Material shown:
"""

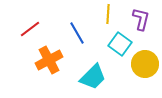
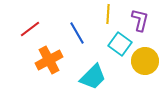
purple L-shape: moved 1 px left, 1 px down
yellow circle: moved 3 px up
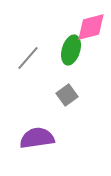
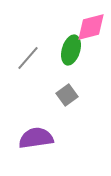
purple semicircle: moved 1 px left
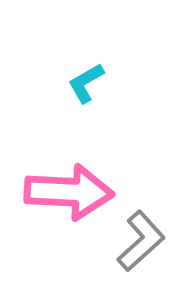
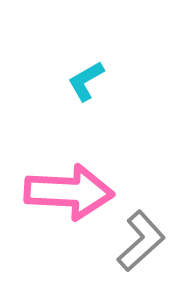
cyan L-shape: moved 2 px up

"""
"""

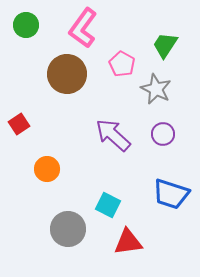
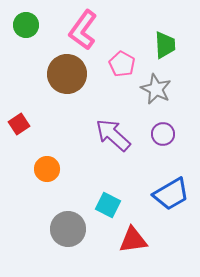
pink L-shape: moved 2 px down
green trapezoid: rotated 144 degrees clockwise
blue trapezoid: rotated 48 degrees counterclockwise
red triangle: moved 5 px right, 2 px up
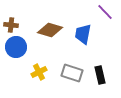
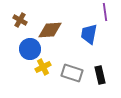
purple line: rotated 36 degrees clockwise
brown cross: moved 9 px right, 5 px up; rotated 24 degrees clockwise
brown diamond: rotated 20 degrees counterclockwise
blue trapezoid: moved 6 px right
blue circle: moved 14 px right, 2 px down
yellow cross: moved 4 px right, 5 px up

"""

Your task:
Respond with the exact lines above running from the one containing "purple L-shape: moved 1 px left, 1 px down" to the one containing "cyan L-shape: moved 2 px up", both ends kept and no pictures included.

Expected output:
purple L-shape: moved 1 px left, 1 px down
yellow circle: moved 3 px up
purple semicircle: moved 1 px left
cyan L-shape: moved 2 px up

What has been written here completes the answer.